Data to process

┄┄┄┄┄┄

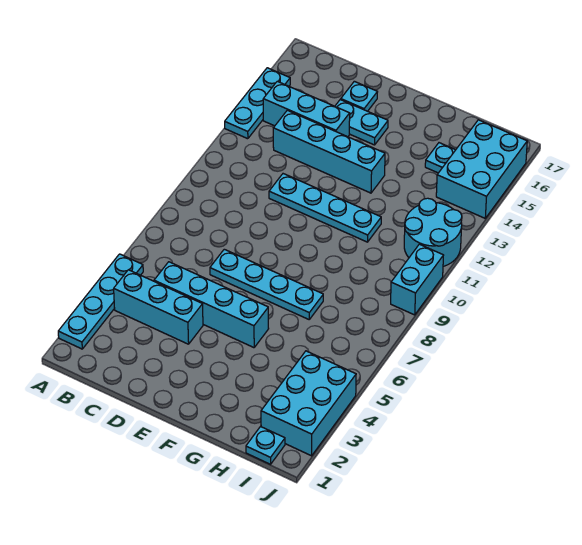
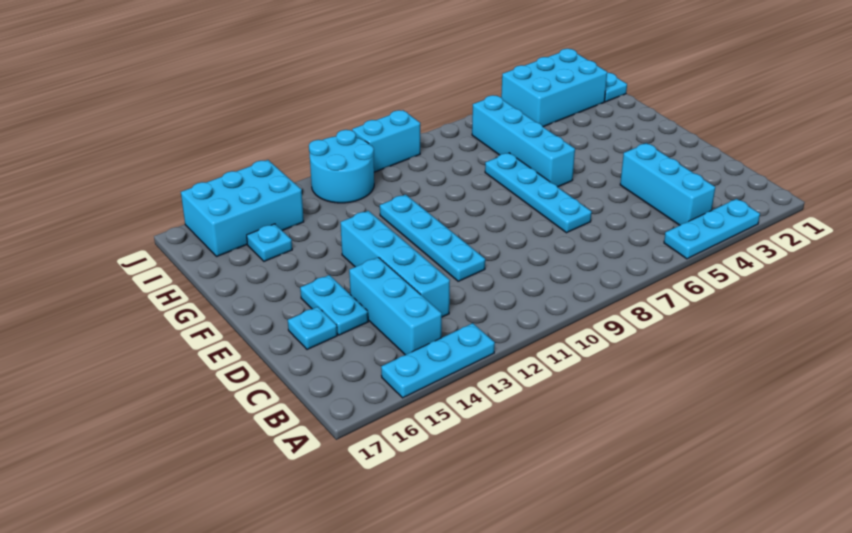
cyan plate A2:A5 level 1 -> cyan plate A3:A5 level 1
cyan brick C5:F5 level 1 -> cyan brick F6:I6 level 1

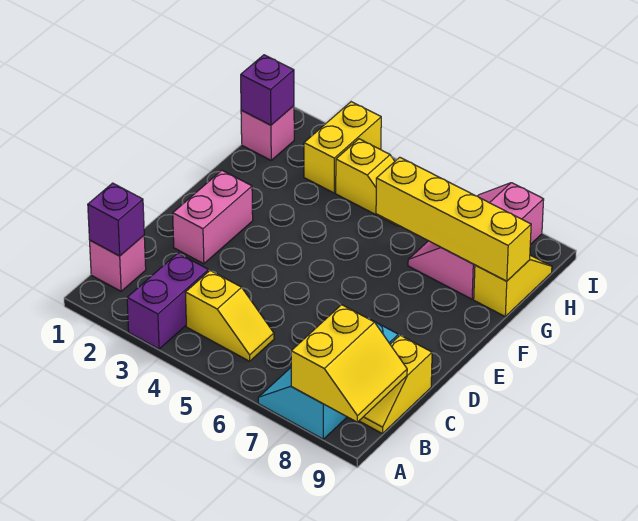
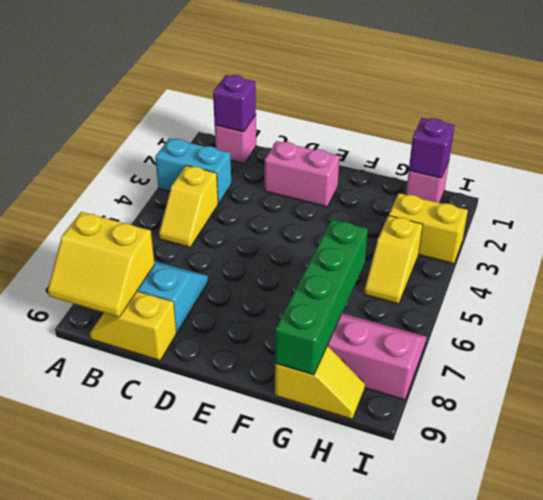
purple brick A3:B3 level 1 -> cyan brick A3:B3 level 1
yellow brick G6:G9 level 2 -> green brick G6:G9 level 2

┄┄┄┄┄┄

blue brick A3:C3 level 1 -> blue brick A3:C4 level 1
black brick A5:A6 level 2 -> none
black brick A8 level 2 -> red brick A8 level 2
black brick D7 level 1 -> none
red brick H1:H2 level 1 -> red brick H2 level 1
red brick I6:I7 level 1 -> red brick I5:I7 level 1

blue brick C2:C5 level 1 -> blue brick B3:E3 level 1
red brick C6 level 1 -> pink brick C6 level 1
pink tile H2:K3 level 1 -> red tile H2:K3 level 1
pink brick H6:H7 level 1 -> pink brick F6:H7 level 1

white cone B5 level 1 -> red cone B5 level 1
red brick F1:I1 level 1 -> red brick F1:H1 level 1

┄┄┄┄┄┄

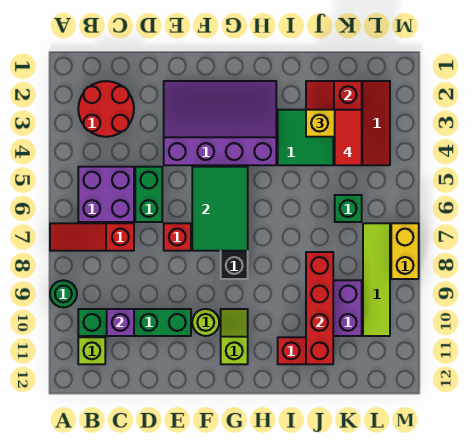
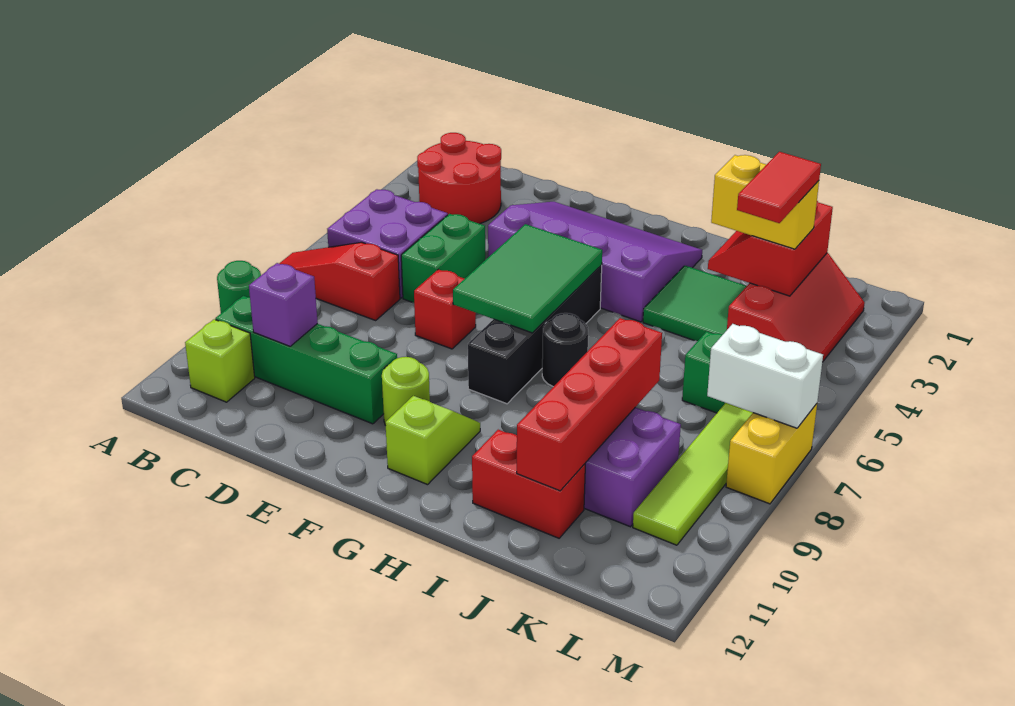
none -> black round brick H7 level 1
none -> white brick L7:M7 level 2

┄┄┄┄┄┄

Instructions for the task
Extract from the material above the stretch running from the line containing "cyan plate A2:A5" through the line containing "yellow brick G6:G9". Keep the text exact and the pictures out.

Answer box
cyan plate A2:A5 level 1 -> cyan plate A3:A5 level 1
cyan brick C5:F5 level 1 -> cyan brick F6:I6 level 1

purple brick A3:B3 level 1 -> cyan brick A3:B3 level 1
yellow brick G6:G9 level 2 -> green brick G6:G9 level 2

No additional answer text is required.